Work request
Instruction for the entries below: return the part that opens with the line containing "pink strawberry: 2 -> 1" and closes with the line containing "white domino: 3 -> 1", exactly, and no pictures.

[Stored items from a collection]
──────
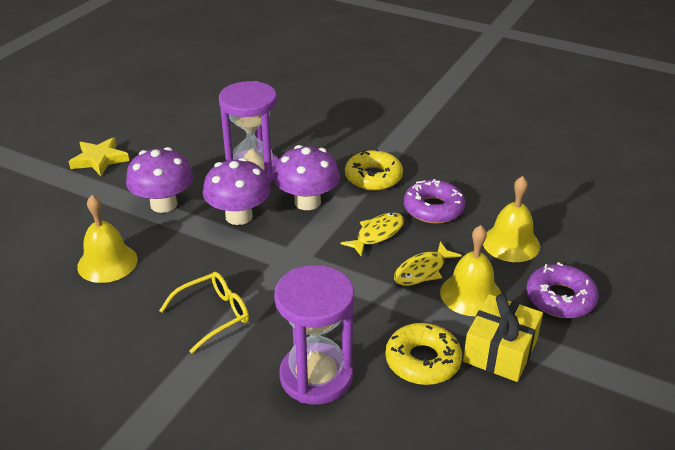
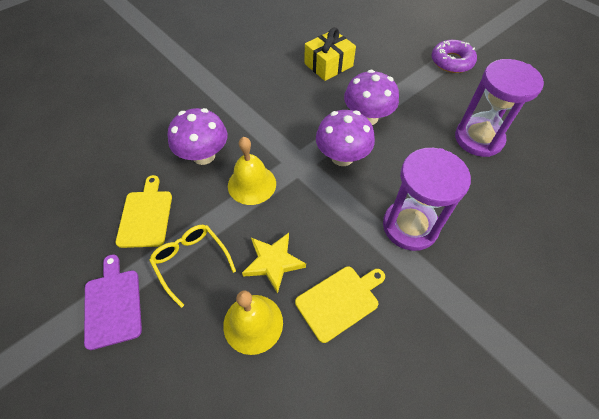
purple cutting board: 0 -> 1
purple donut: 2 -> 1
yellow bell: 3 -> 2
yellow cutting board: 0 -> 2
yellow donut: 2 -> 0
yellow fish: 2 -> 0

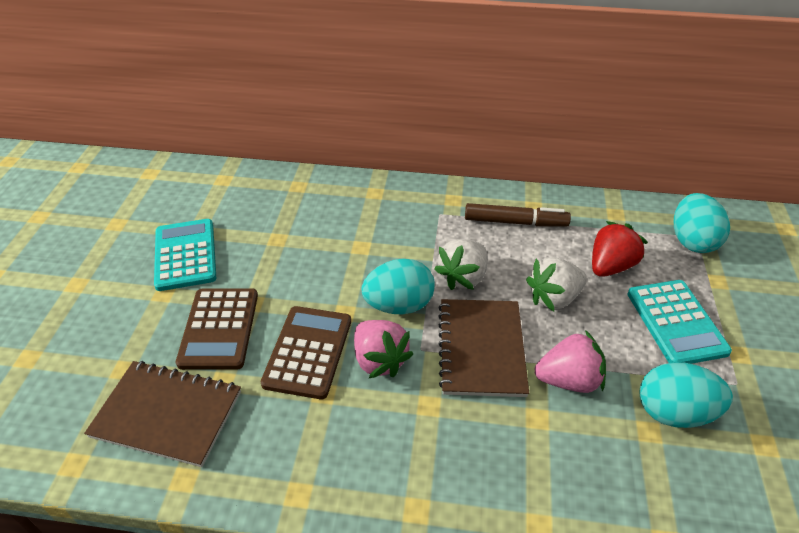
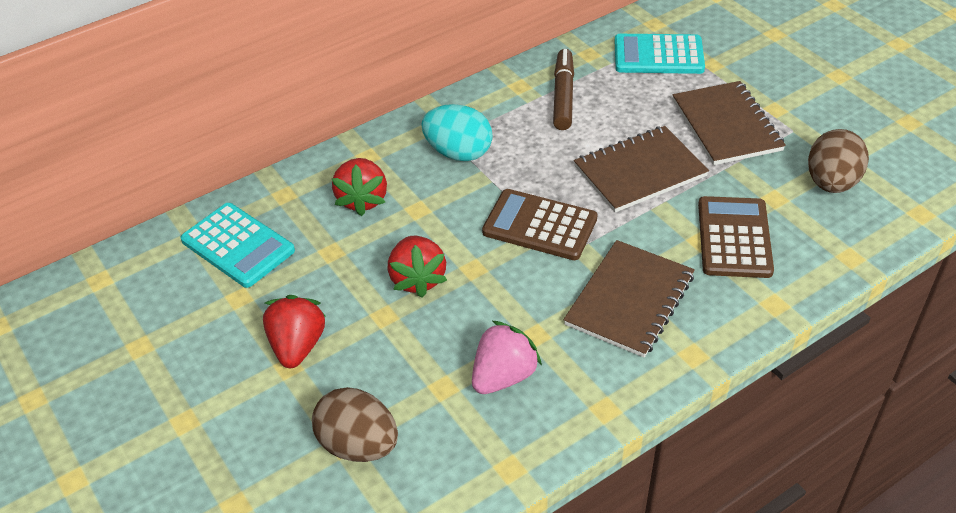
brown egg: 0 -> 2
brown notebook: 2 -> 3
pink strawberry: 2 -> 1
red strawberry: 1 -> 3
turquoise egg: 3 -> 1
white strawberry: 2 -> 0

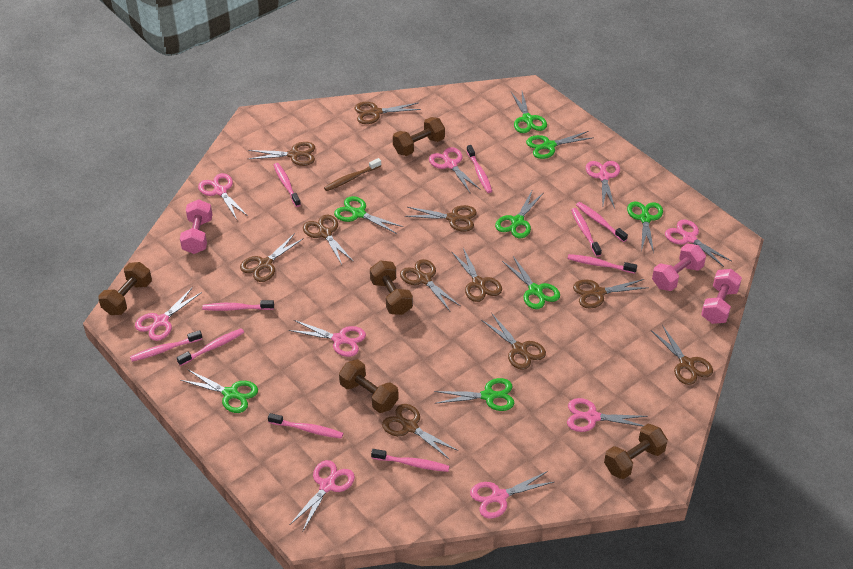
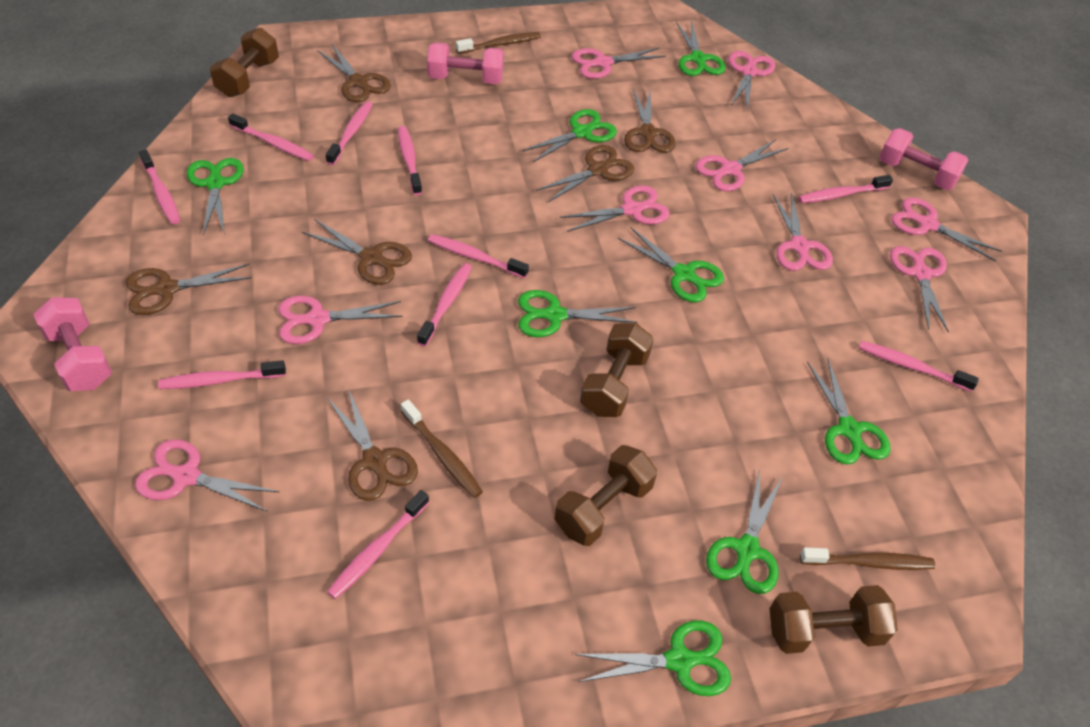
brown dumbbell: 5 -> 4
brown scissors: 11 -> 6
brown toothbrush: 1 -> 3

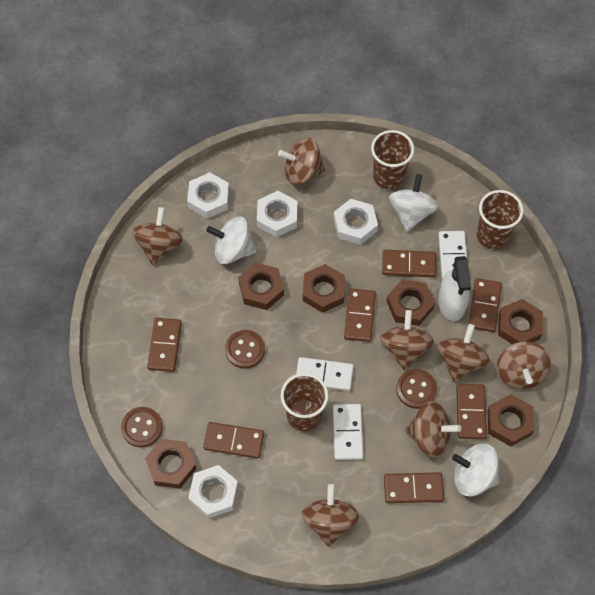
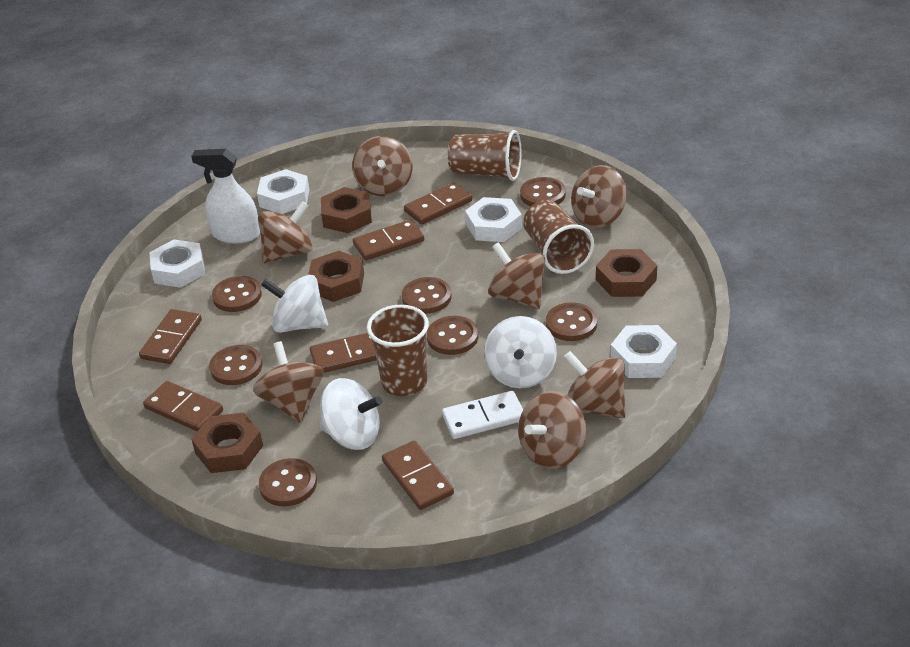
brown button: 3 -> 7
brown domino: 7 -> 6
brown nut: 6 -> 4
white domino: 3 -> 1

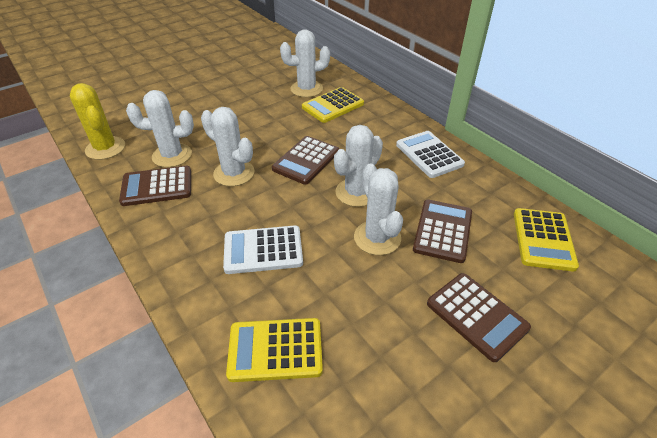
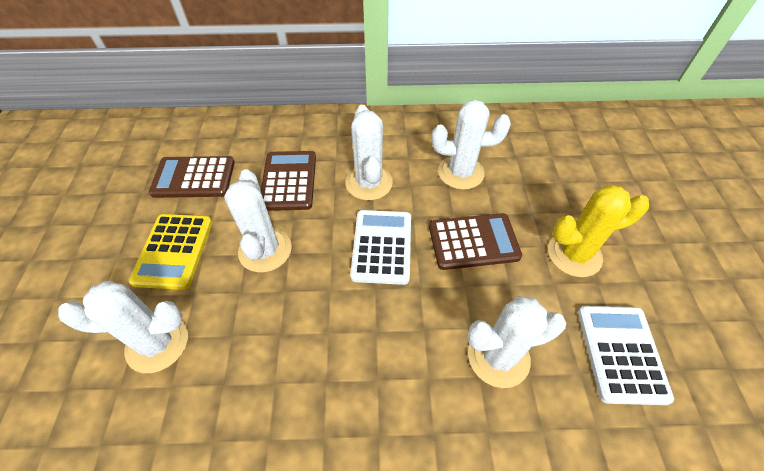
brown calculator: 4 -> 3
yellow calculator: 3 -> 1

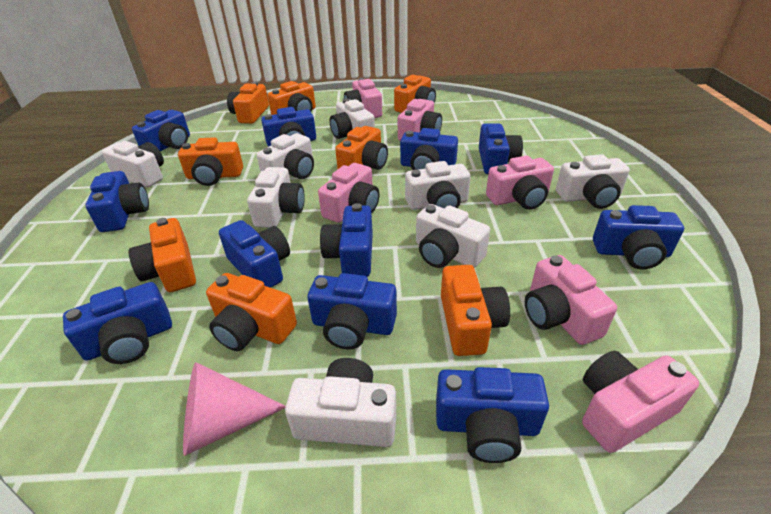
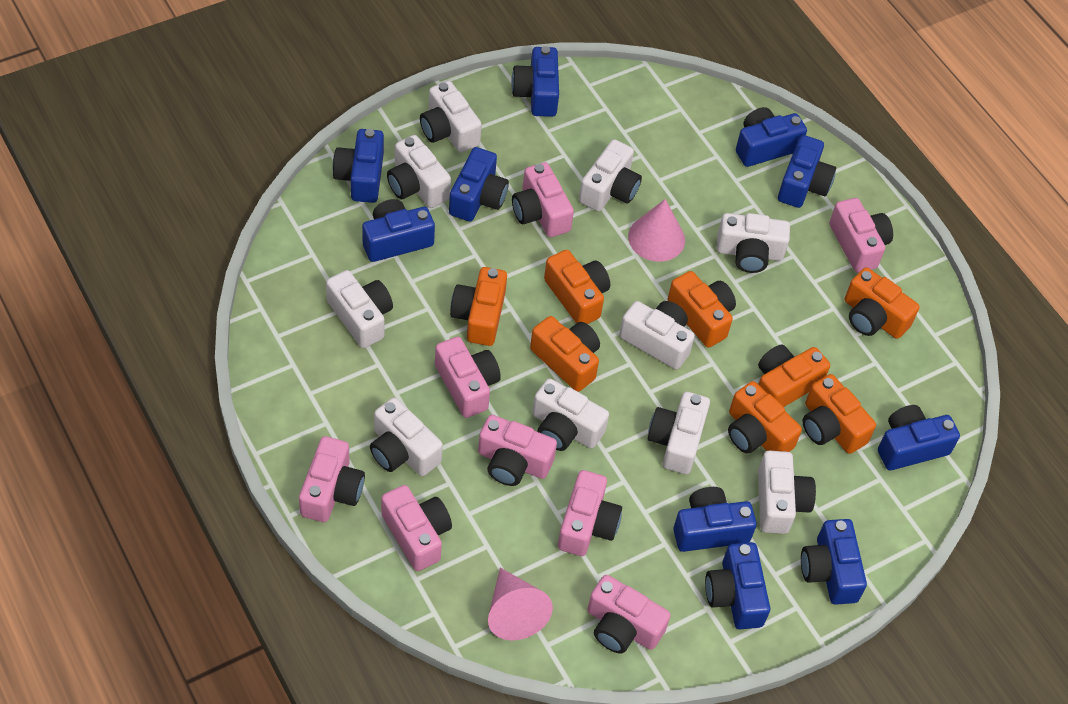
blue camera: 11 -> 10
pink camera: 6 -> 8
pink cone: 1 -> 2
white camera: 8 -> 10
──────
Solution to this task
pink strawberry: 2 -> 1
red strawberry: 1 -> 3
turquoise egg: 3 -> 1
white strawberry: 2 -> 0

brown dumbbell: 5 -> 4
brown scissors: 11 -> 6
brown toothbrush: 1 -> 3

brown button: 3 -> 7
brown domino: 7 -> 6
brown nut: 6 -> 4
white domino: 3 -> 1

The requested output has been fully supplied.